**Exercise goal**
Whichever lines include the word "fork", copy them as they appear in the data.

**Dataset**
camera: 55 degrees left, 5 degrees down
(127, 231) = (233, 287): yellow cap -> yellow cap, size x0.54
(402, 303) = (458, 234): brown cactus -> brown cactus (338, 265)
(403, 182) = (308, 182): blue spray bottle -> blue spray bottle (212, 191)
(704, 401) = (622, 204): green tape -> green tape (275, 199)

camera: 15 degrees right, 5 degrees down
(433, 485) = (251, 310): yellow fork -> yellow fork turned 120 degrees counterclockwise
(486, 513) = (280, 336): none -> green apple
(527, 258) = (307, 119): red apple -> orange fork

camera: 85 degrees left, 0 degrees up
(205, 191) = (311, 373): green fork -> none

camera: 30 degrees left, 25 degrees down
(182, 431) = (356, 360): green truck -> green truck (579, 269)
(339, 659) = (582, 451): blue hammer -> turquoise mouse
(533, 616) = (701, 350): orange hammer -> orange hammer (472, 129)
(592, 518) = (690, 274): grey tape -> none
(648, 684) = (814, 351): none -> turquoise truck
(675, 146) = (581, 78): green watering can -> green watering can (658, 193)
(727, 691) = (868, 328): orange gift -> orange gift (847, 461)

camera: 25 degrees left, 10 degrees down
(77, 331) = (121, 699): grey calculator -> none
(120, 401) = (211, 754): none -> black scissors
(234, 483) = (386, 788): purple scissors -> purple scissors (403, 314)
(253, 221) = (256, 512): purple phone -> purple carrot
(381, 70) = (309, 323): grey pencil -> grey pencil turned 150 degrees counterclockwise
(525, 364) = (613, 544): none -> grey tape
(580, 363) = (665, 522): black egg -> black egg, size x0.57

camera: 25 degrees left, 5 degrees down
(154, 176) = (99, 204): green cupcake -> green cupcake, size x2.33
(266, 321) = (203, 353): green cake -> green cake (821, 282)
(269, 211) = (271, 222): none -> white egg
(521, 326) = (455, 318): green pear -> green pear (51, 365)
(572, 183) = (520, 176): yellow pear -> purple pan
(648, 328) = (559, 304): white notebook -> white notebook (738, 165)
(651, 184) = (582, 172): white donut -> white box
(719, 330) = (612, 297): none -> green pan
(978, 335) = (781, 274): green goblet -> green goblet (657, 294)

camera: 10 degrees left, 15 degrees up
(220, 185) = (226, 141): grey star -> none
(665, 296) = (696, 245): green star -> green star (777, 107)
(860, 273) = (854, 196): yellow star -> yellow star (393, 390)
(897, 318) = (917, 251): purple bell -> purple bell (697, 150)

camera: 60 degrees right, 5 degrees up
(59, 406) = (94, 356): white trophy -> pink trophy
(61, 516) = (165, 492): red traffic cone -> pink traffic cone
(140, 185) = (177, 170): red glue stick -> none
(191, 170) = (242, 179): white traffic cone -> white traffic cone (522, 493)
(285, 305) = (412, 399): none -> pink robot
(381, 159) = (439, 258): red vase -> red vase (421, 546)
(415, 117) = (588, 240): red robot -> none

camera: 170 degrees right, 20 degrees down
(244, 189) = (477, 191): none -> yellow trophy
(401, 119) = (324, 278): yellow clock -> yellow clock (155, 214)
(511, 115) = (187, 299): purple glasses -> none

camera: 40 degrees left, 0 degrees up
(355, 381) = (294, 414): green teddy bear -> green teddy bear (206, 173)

**Solution below**
(433, 485) = (251, 310): yellow fork -> yellow fork turned 120 degrees counterclockwise
(527, 258) = (307, 119): red apple -> orange fork
(205, 191) = (311, 373): green fork -> none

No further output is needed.